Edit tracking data
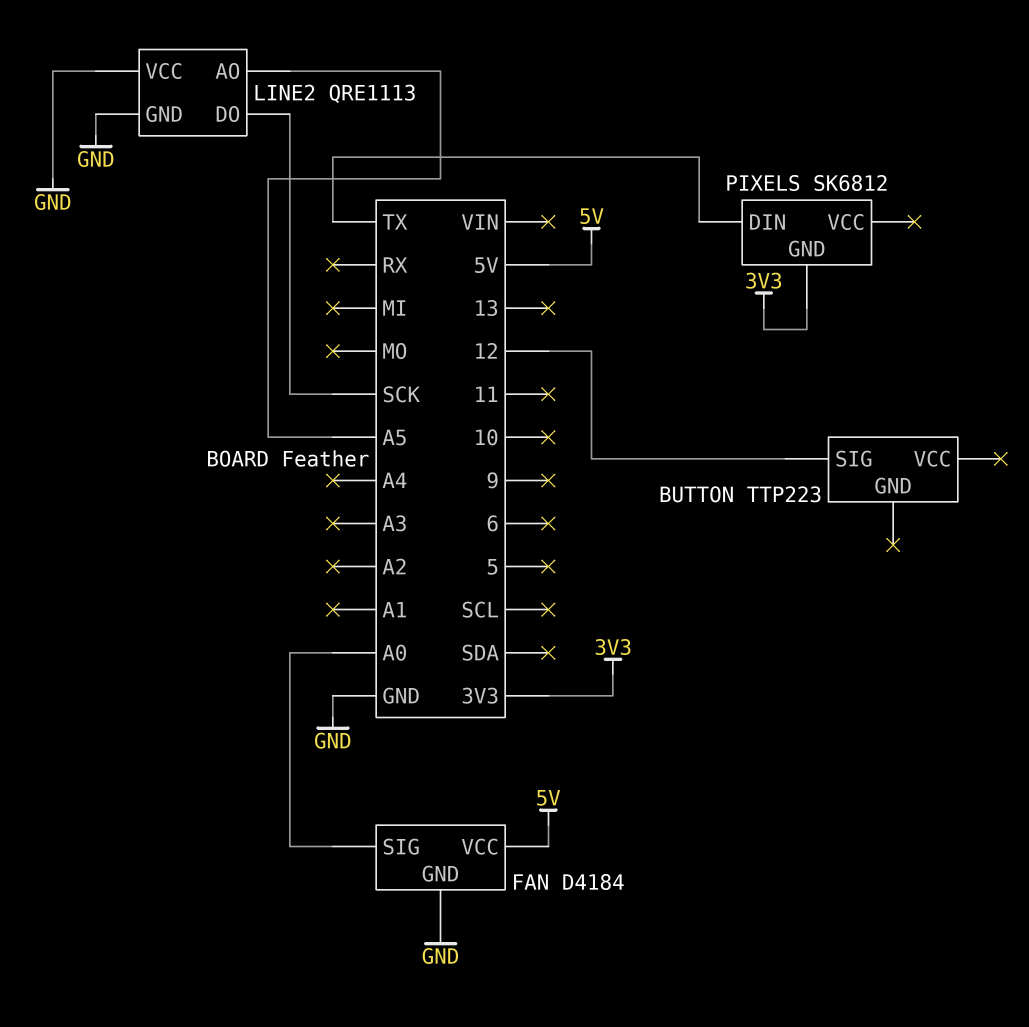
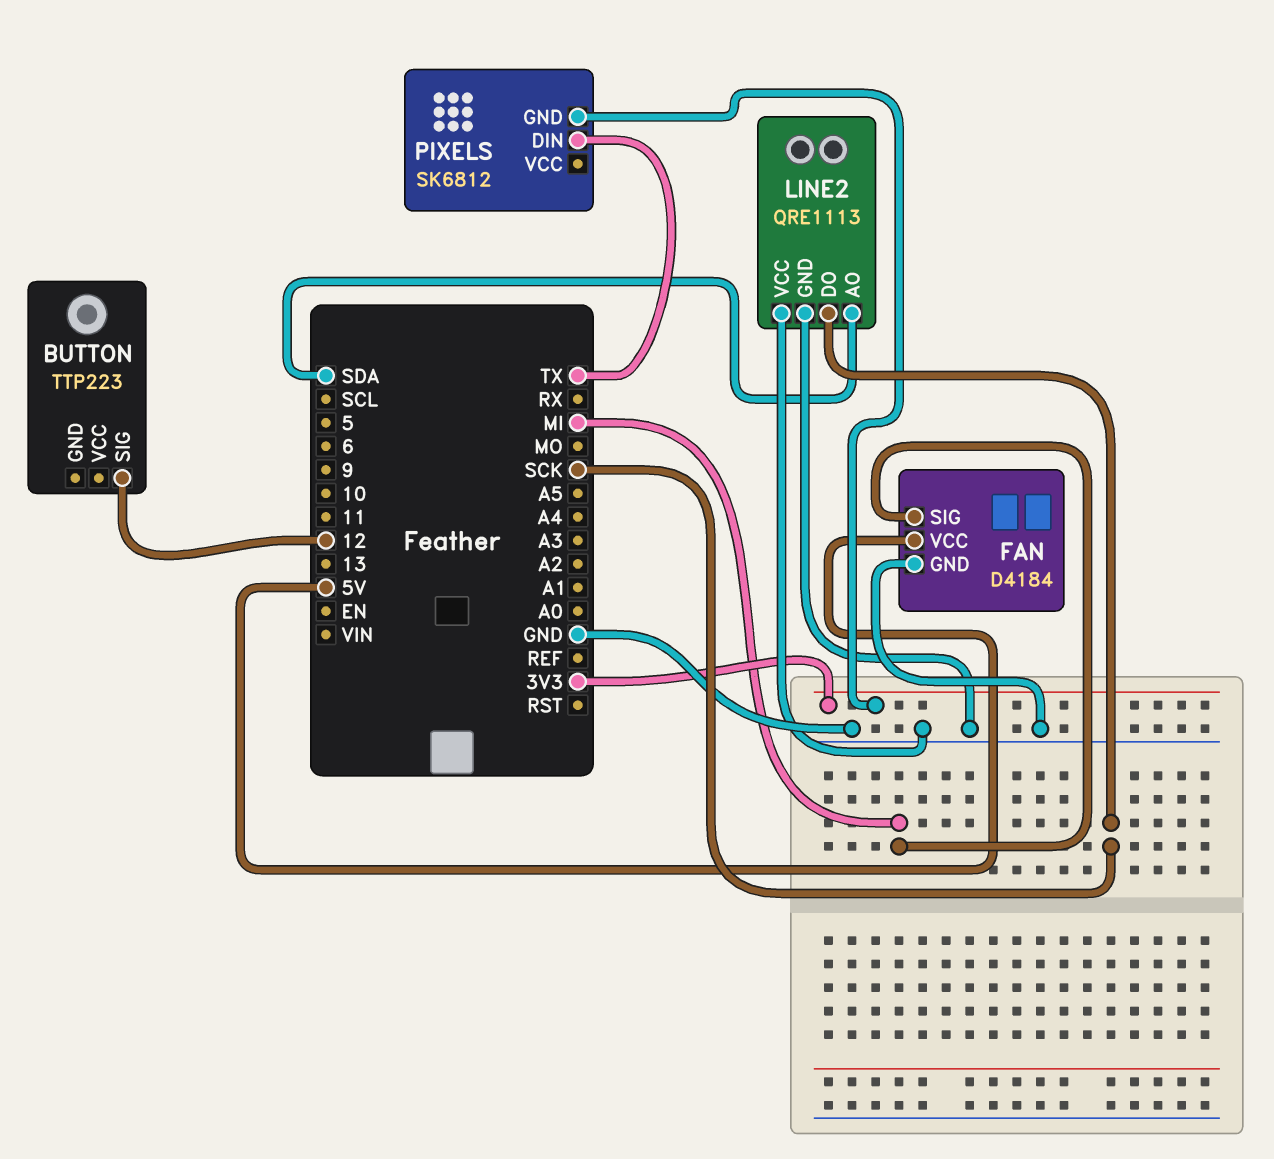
FAN pin SIG: A0 -> MI
LINE2 pin AO: A5 -> SDA

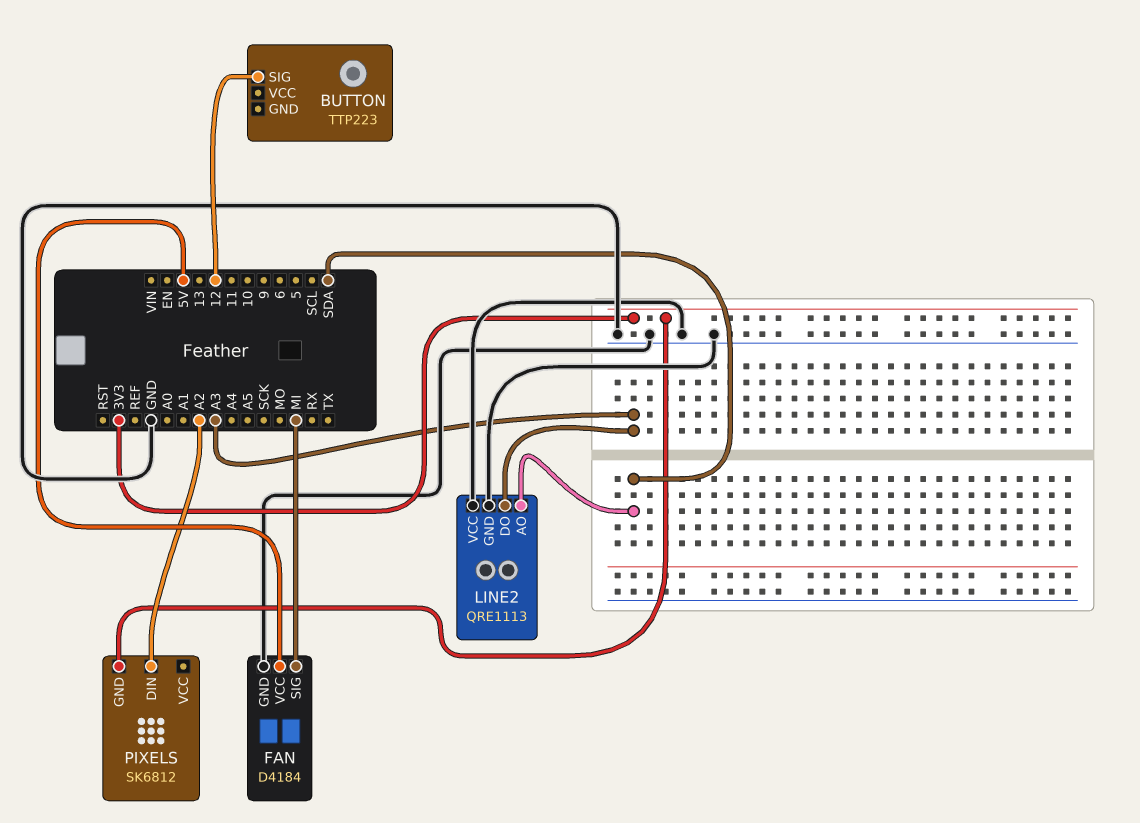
LINE2 pin DO: SCK -> A3
PIXELS pin DIN: TX -> A2

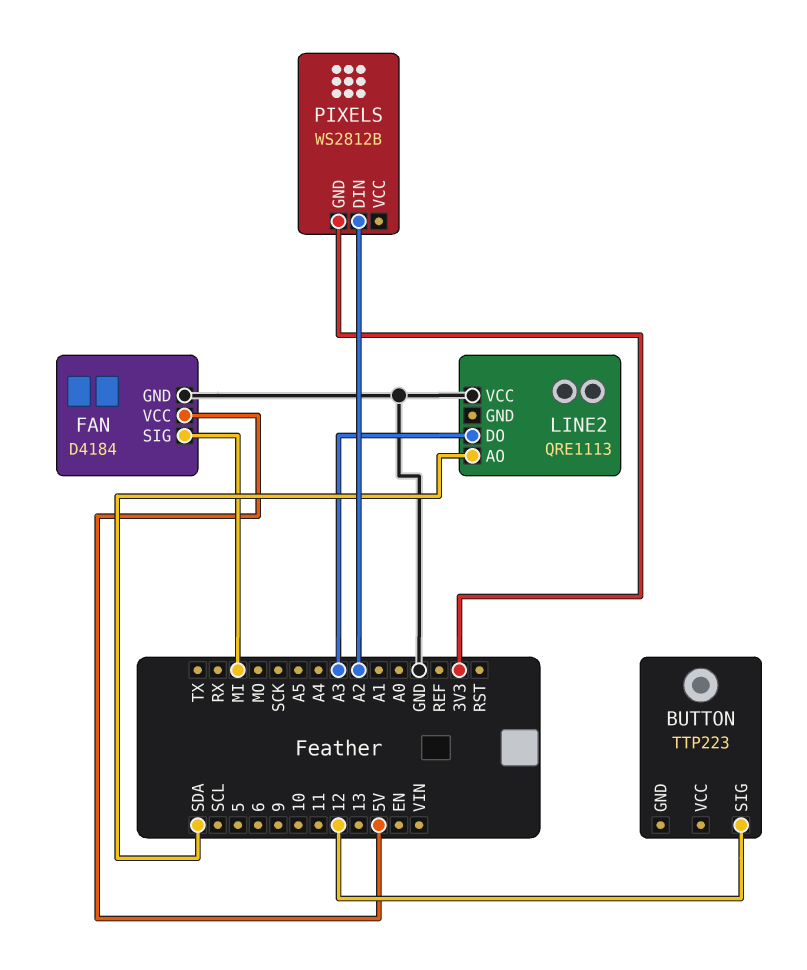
LINE2 pin GND: GND -> none
PIXELS: SK6812 -> WS2812B

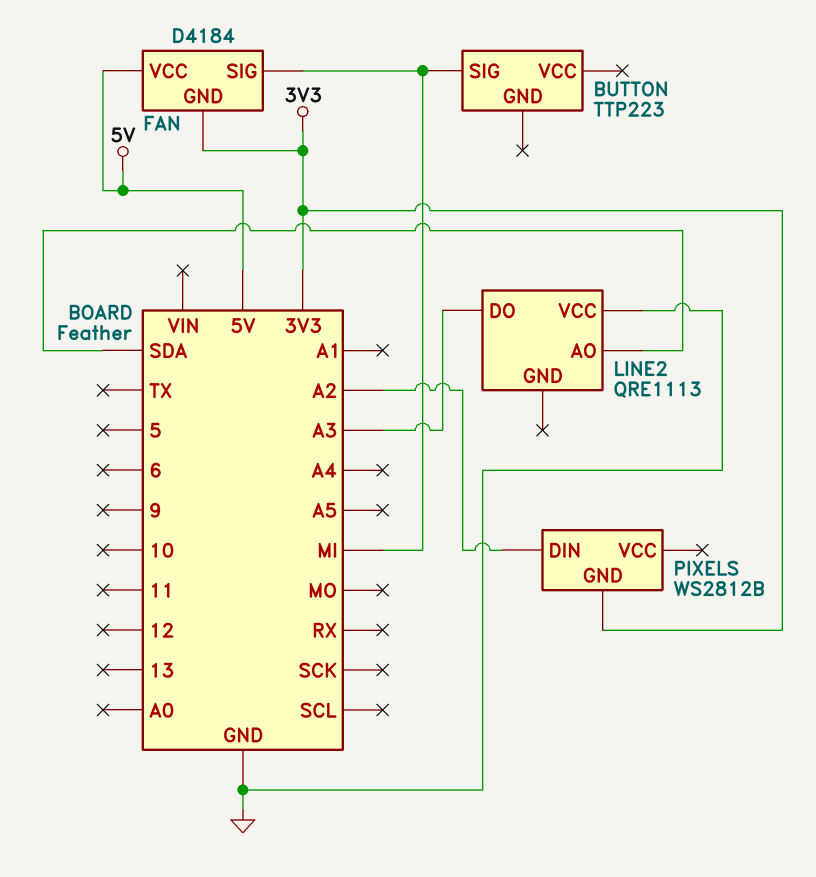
BUTTON pin SIG: 12 -> MI
FAN pin GND: GND -> 3V3

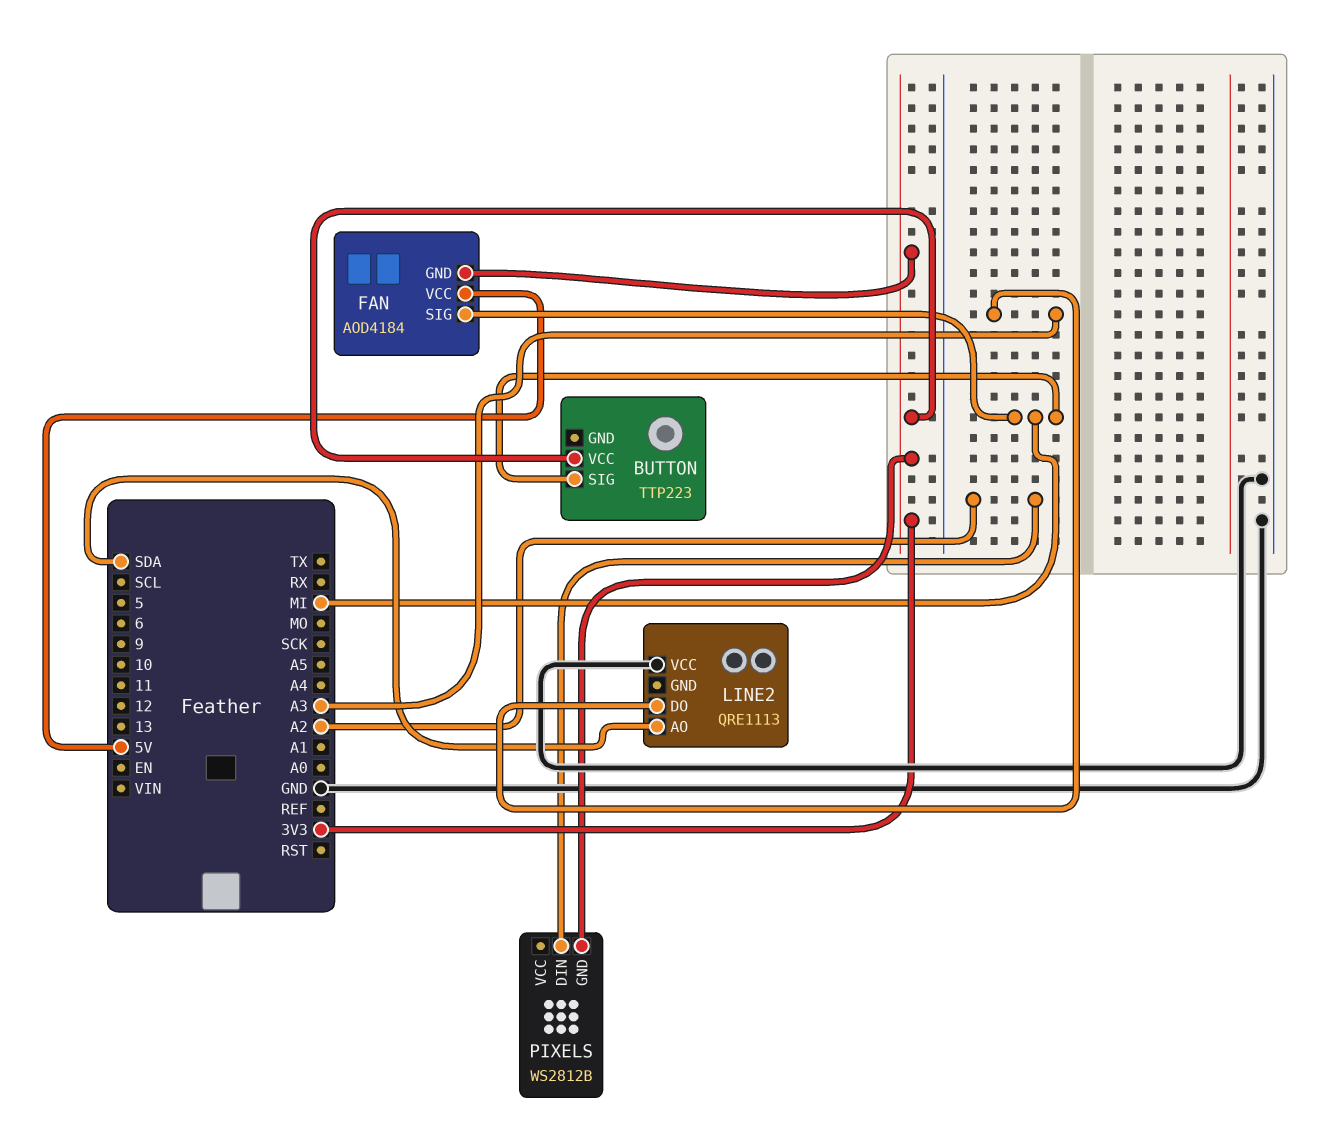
BUTTON pin VCC: none -> 3V3
FAN: D4184 -> AOD4184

> What the task asks
The string "PIXELS" appears in how many lines above? Answer with the number only.

> Written reply
2